## Prompt
Repeat the whole listing exactly, leaving nothing out.

## Input
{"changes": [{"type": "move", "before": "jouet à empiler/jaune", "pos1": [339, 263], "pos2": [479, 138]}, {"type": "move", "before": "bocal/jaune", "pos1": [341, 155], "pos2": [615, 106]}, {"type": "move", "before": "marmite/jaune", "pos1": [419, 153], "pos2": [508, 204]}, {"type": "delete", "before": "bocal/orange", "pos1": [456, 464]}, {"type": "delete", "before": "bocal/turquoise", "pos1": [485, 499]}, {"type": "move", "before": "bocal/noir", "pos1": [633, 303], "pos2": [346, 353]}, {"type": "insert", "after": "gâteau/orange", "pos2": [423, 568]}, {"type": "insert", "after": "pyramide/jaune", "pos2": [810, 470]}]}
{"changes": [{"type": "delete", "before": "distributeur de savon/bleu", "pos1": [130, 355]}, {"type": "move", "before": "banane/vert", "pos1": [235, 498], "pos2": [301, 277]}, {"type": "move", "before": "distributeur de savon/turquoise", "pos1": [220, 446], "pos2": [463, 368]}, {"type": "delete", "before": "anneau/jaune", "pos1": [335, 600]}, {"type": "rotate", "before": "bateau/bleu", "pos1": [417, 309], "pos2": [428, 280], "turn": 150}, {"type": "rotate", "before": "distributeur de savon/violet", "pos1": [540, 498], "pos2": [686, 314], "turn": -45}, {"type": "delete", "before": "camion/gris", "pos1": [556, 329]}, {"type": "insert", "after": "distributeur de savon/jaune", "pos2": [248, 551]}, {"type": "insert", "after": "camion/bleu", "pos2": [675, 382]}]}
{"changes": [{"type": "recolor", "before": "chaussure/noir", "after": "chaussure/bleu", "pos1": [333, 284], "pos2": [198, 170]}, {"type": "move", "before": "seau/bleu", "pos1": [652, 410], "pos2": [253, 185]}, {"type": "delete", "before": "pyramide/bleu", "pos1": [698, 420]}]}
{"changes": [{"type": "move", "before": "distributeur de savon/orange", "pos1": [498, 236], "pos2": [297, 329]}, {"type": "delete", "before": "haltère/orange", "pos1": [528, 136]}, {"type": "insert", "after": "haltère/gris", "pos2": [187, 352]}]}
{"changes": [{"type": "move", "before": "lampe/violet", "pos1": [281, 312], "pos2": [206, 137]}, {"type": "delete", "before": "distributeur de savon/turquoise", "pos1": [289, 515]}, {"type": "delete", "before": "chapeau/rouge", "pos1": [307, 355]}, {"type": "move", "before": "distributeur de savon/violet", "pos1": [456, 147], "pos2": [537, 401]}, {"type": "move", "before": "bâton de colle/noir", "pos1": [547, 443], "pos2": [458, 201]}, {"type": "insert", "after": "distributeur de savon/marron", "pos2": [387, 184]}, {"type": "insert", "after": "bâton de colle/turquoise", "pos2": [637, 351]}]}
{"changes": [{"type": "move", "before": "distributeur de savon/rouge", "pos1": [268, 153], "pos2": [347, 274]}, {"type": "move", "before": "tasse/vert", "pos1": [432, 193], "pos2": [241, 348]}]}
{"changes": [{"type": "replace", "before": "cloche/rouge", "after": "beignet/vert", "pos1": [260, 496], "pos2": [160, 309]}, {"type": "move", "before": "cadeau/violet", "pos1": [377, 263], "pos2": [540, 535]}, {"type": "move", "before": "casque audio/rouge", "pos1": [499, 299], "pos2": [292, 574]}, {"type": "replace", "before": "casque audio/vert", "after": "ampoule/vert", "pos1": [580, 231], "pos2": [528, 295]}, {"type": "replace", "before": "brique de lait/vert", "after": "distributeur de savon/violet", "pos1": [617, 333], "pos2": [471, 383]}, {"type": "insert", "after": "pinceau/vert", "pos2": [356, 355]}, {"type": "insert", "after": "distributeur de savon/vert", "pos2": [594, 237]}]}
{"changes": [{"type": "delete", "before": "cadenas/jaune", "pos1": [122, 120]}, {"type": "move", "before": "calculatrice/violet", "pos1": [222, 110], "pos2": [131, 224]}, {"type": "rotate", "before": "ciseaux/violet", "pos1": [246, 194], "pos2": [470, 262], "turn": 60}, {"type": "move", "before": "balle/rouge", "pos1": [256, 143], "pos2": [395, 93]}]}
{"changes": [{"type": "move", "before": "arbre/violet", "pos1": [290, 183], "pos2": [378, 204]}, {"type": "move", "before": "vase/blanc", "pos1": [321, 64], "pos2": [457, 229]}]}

## Problem solution
{"changes": [{"type": "move", "before": "jouet à empiler/jaune", "pos1": [339, 263], "pos2": [479, 138]}, {"type": "move", "before": "bocal/jaune", "pos1": [341, 155], "pos2": [615, 106]}, {"type": "move", "before": "marmite/jaune", "pos1": [419, 153], "pos2": [508, 204]}, {"type": "delete", "before": "bocal/orange", "pos1": [456, 464]}, {"type": "delete", "before": "bocal/turquoise", "pos1": [485, 499]}, {"type": "move", "before": "bocal/noir", "pos1": [633, 303], "pos2": [346, 353]}, {"type": "insert", "after": "gâteau/orange", "pos2": [423, 568]}, {"type": "insert", "after": "pyramide/jaune", "pos2": [810, 470]}]}
{"changes": [{"type": "delete", "before": "distributeur de savon/bleu", "pos1": [130, 355]}, {"type": "move", "before": "banane/vert", "pos1": [235, 498], "pos2": [301, 277]}, {"type": "move", "before": "distributeur de savon/turquoise", "pos1": [220, 446], "pos2": [463, 368]}, {"type": "delete", "before": "anneau/jaune", "pos1": [335, 600]}, {"type": "rotate", "before": "bateau/bleu", "pos1": [417, 309], "pos2": [428, 280], "turn": 150}, {"type": "rotate", "before": "distributeur de savon/violet", "pos1": [540, 498], "pos2": [686, 314], "turn": -45}, {"type": "delete", "before": "camion/gris", "pos1": [556, 329]}, {"type": "insert", "after": "distributeur de savon/jaune", "pos2": [248, 551]}, {"type": "insert", "after": "camion/bleu", "pos2": [675, 382]}]}
{"changes": [{"type": "recolor", "before": "chaussure/noir", "after": "chaussure/bleu", "pos1": [333, 284], "pos2": [198, 170]}, {"type": "move", "before": "seau/bleu", "pos1": [652, 410], "pos2": [253, 185]}, {"type": "delete", "before": "pyramide/bleu", "pos1": [698, 420]}]}
{"changes": [{"type": "move", "before": "distributeur de savon/orange", "pos1": [498, 236], "pos2": [297, 329]}, {"type": "delete", "before": "haltère/orange", "pos1": [528, 136]}, {"type": "insert", "after": "haltère/gris", "pos2": [187, 352]}]}
{"changes": [{"type": "move", "before": "lampe/violet", "pos1": [281, 312], "pos2": [206, 137]}, {"type": "delete", "before": "distributeur de savon/turquoise", "pos1": [289, 515]}, {"type": "delete", "before": "chapeau/rouge", "pos1": [307, 355]}, {"type": "move", "before": "distributeur de savon/violet", "pos1": [456, 147], "pos2": [537, 401]}, {"type": "move", "before": "bâton de colle/noir", "pos1": [547, 443], "pos2": [458, 201]}, {"type": "insert", "after": "distributeur de savon/marron", "pos2": [387, 184]}, {"type": "insert", "after": "bâton de colle/turquoise", "pos2": [637, 351]}]}
{"changes": [{"type": "move", "before": "distributeur de savon/rouge", "pos1": [268, 153], "pos2": [347, 274]}, {"type": "move", "before": "tasse/vert", "pos1": [432, 193], "pos2": [241, 348]}]}
{"changes": [{"type": "replace", "before": "cloche/rouge", "after": "beignet/vert", "pos1": [260, 496], "pos2": [160, 309]}, {"type": "move", "before": "cadeau/violet", "pos1": [377, 263], "pos2": [540, 535]}, {"type": "move", "before": "casque audio/rouge", "pos1": [499, 299], "pos2": [292, 574]}, {"type": "replace", "before": "casque audio/vert", "after": "ampoule/vert", "pos1": [580, 231], "pos2": [528, 295]}, {"type": "replace", "before": "brique de lait/vert", "after": "distributeur de savon/violet", "pos1": [617, 333], "pos2": [471, 383]}, {"type": "insert", "after": "pinceau/vert", "pos2": [356, 355]}, {"type": "insert", "after": "distributeur de savon/vert", "pos2": [594, 237]}]}
{"changes": [{"type": "delete", "before": "cadenas/jaune", "pos1": [122, 120]}, {"type": "move", "before": "calculatrice/violet", "pos1": [222, 110], "pos2": [131, 224]}, {"type": "rotate", "before": "ciseaux/violet", "pos1": [246, 194], "pos2": [470, 262], "turn": 60}, {"type": "move", "before": "balle/rouge", "pos1": [256, 143], "pos2": [395, 93]}]}
{"changes": [{"type": "move", "before": "arbre/violet", "pos1": [290, 183], "pos2": [378, 204]}, {"type": "move", "before": "vase/blanc", "pos1": [321, 64], "pos2": [457, 229]}]}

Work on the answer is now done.